+++ Records for this exercise +++
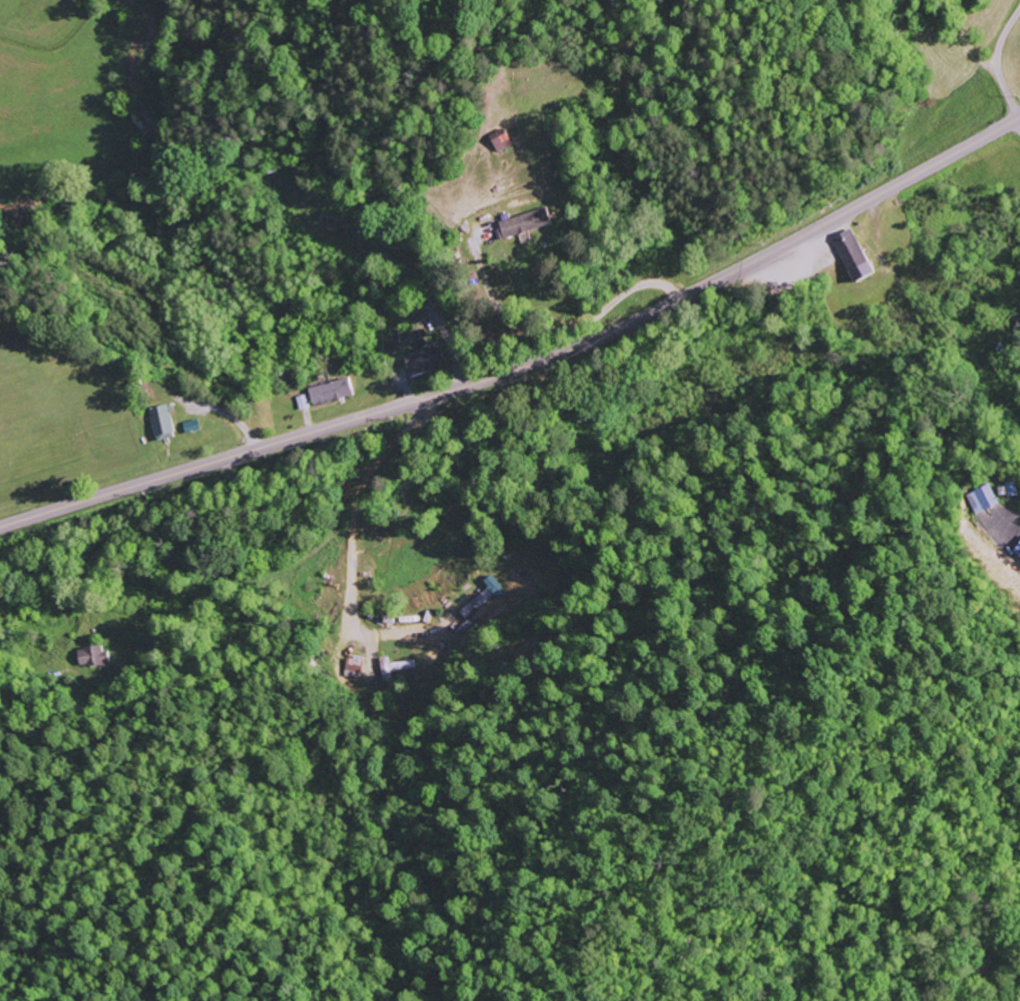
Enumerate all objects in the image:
road: (959, 36)
road: (995, 62)
building: (500, 140)
road: (748, 178)
road: (680, 187)
building: (524, 222)
building: (851, 255)
building: (424, 360)
road: (527, 367)
building: (330, 391)
building: (162, 422)
building: (981, 499)
building: (1016, 550)
building: (91, 657)
road: (2, 661)
building: (394, 665)
building: (352, 666)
+++
## Work to complete
Every line of the data should be copied as it stands, without the images.

## Task output
Enumerate all objects in the image:
road: (959, 36)
road: (995, 62)
building: (500, 140)
road: (748, 178)
road: (680, 187)
building: (524, 222)
building: (851, 255)
building: (424, 360)
road: (527, 367)
building: (330, 391)
building: (162, 422)
building: (981, 499)
building: (1016, 550)
building: (91, 657)
road: (2, 661)
building: (394, 665)
building: (352, 666)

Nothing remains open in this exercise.